**To be done:** Copy the following listing line for line, with no changes.

Extracted records:
━━━━━━━━━━━━━━━━━━━━
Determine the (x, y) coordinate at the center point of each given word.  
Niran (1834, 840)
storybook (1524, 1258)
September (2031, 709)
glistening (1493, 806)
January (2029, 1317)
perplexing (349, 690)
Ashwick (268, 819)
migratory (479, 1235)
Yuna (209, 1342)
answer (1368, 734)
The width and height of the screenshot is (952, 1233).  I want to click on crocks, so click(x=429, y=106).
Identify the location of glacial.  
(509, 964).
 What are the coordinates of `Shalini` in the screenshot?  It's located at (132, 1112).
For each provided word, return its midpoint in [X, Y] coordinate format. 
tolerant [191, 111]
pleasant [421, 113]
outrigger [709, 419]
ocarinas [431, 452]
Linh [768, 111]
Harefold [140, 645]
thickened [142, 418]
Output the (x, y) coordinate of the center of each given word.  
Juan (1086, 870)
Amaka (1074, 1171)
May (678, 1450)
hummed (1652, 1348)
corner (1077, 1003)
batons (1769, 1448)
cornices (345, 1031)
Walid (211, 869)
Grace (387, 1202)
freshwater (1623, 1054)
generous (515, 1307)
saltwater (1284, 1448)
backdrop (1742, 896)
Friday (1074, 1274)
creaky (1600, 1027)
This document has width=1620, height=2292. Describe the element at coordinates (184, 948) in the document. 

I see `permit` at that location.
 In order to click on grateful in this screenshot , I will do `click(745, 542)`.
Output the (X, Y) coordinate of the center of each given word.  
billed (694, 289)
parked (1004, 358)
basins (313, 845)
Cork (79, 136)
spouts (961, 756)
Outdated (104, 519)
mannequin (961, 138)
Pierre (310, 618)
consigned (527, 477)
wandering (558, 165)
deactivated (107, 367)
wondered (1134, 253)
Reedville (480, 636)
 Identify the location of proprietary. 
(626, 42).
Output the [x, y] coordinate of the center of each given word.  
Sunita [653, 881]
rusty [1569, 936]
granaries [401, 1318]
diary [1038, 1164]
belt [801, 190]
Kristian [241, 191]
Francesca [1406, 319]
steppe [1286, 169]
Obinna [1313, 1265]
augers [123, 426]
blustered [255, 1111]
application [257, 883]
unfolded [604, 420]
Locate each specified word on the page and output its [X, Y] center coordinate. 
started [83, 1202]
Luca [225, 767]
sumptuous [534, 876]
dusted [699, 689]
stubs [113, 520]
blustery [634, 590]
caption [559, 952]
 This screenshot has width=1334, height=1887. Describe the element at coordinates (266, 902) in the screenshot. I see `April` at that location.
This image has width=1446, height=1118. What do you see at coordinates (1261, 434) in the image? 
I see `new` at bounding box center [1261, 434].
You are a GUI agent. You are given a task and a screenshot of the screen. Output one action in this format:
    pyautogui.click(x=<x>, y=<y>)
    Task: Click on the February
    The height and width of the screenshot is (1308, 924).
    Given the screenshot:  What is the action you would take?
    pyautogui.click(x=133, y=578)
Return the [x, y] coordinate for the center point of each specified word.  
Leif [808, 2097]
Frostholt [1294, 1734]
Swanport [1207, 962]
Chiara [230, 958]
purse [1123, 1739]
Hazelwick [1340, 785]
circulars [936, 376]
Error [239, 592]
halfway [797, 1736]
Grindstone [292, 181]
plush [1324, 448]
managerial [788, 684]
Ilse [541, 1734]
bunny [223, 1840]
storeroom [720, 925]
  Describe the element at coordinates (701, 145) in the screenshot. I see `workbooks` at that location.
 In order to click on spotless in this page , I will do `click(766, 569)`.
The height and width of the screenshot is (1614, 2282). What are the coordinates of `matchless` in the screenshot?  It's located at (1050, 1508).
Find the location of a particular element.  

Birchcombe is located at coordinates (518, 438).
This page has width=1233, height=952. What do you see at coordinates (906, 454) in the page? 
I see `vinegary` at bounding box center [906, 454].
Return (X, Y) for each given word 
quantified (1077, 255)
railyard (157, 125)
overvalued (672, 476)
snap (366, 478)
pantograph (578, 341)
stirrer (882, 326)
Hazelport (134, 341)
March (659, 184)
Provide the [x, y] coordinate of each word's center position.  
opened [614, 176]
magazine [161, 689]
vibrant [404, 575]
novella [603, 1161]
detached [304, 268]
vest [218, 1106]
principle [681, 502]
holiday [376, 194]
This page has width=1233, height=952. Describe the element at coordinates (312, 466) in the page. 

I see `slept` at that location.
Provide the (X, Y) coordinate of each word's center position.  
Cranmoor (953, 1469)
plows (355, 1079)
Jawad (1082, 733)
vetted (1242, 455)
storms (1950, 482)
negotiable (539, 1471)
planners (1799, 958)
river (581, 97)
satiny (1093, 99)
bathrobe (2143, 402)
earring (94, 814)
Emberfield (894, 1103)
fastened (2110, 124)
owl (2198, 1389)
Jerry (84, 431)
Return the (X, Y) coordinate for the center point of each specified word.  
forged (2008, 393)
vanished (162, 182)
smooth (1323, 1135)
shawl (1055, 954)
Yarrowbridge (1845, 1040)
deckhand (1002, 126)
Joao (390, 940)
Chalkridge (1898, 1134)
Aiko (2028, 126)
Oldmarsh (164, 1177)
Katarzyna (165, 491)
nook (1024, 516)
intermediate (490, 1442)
━━━━━━━━━━━━━━━━━━━━
**Task solution:**
Determine the (x, y) coordinate at the center point of each given word.  
Niran (1834, 840)
storybook (1524, 1258)
September (2031, 709)
glistening (1493, 806)
January (2029, 1317)
perplexing (349, 690)
Ashwick (268, 819)
migratory (479, 1235)
Yuna (209, 1342)
answer (1368, 734)
The width and height of the screenshot is (952, 1233).  I want to click on crocks, so click(x=429, y=106).
Identify the location of glacial.  
(509, 964).
 What are the coordinates of `Shalini` in the screenshot?  It's located at (132, 1112).
For each provided word, return its midpoint in [X, Y] coordinate format. 
tolerant [191, 111]
pleasant [421, 113]
outrigger [709, 419]
ocarinas [431, 452]
Linh [768, 111]
Harefold [140, 645]
thickened [142, 418]
Output the (x, y) coordinate of the center of each given word.  
Juan (1086, 870)
Amaka (1074, 1171)
May (678, 1450)
hummed (1652, 1348)
corner (1077, 1003)
batons (1769, 1448)
cornices (345, 1031)
Walid (211, 869)
Grace (387, 1202)
freshwater (1623, 1054)
generous (515, 1307)
saltwater (1284, 1448)
backdrop (1742, 896)
Friday (1074, 1274)
creaky (1600, 1027)
This document has width=1620, height=2292. Describe the element at coordinates (184, 948) in the document. 

I see `permit` at that location.
 In order to click on grateful in this screenshot , I will do `click(745, 542)`.
Output the (X, Y) coordinate of the center of each given word.  
billed (694, 289)
parked (1004, 358)
basins (313, 845)
Cork (79, 136)
spouts (961, 756)
Outdated (104, 519)
mannequin (961, 138)
Pierre (310, 618)
consigned (527, 477)
wandering (558, 165)
deactivated (107, 367)
wondered (1134, 253)
Reedville (480, 636)
 Identify the location of proprietary. 
(626, 42).
Output the [x, y] coordinate of the center of each given word.  
Sunita [653, 881]
rusty [1569, 936]
granaries [401, 1318]
diary [1038, 1164]
belt [801, 190]
Kristian [241, 191]
Francesca [1406, 319]
steppe [1286, 169]
Obinna [1313, 1265]
augers [123, 426]
blustered [255, 1111]
application [257, 883]
unfolded [604, 420]
Locate each specified word on the page and output its [X, Y] center coordinate. 
started [83, 1202]
Luca [225, 767]
sumptuous [534, 876]
dusted [699, 689]
stubs [113, 520]
blustery [634, 590]
caption [559, 952]
 This screenshot has width=1334, height=1887. Describe the element at coordinates (266, 902) in the screenshot. I see `April` at that location.
This image has width=1446, height=1118. What do you see at coordinates (1261, 434) in the image? 
I see `new` at bounding box center [1261, 434].
You are a GUI agent. You are given a task and a screenshot of the screen. Output one action in this format:
    pyautogui.click(x=<x>, y=<y>)
    Task: Click on the February
    The height and width of the screenshot is (1308, 924).
    Given the screenshot:  What is the action you would take?
    pyautogui.click(x=133, y=578)
Return the [x, y] coordinate for the center point of each specified word.  
Leif [808, 2097]
Frostholt [1294, 1734]
Swanport [1207, 962]
Chiara [230, 958]
purse [1123, 1739]
Hazelwick [1340, 785]
circulars [936, 376]
Error [239, 592]
halfway [797, 1736]
Grindstone [292, 181]
plush [1324, 448]
managerial [788, 684]
Ilse [541, 1734]
bunny [223, 1840]
storeroom [720, 925]
  Describe the element at coordinates (701, 145) in the screenshot. I see `workbooks` at that location.
 In order to click on spotless in this page , I will do `click(766, 569)`.
The height and width of the screenshot is (1614, 2282). What are the coordinates of `matchless` in the screenshot?  It's located at (1050, 1508).
Find the location of a particular element.  

Birchcombe is located at coordinates (518, 438).
This page has width=1233, height=952. What do you see at coordinates (906, 454) in the page? 
I see `vinegary` at bounding box center [906, 454].
Return (X, Y) for each given word 
quantified (1077, 255)
railyard (157, 125)
overvalued (672, 476)
snap (366, 478)
pantograph (578, 341)
stirrer (882, 326)
Hazelport (134, 341)
March (659, 184)
Provide the [x, y] coordinate of each word's center position.  
opened [614, 176]
magazine [161, 689]
vibrant [404, 575]
novella [603, 1161]
detached [304, 268]
vest [218, 1106]
principle [681, 502]
holiday [376, 194]
This page has width=1233, height=952. Describe the element at coordinates (312, 466) in the page. 

I see `slept` at that location.
Provide the (X, Y) coordinate of each word's center position.  
Cranmoor (953, 1469)
plows (355, 1079)
Jawad (1082, 733)
vetted (1242, 455)
storms (1950, 482)
negotiable (539, 1471)
planners (1799, 958)
river (581, 97)
satiny (1093, 99)
bathrobe (2143, 402)
earring (94, 814)
Emberfield (894, 1103)
fastened (2110, 124)
owl (2198, 1389)
Jerry (84, 431)
Return the (X, Y) coordinate for the center point of each specified word.  
forged (2008, 393)
vanished (162, 182)
smooth (1323, 1135)
shawl (1055, 954)
Yarrowbridge (1845, 1040)
deckhand (1002, 126)
Joao (390, 940)
Chalkridge (1898, 1134)
Aiko (2028, 126)
Oldmarsh (164, 1177)
Katarzyna (165, 491)
nook (1024, 516)
intermediate (490, 1442)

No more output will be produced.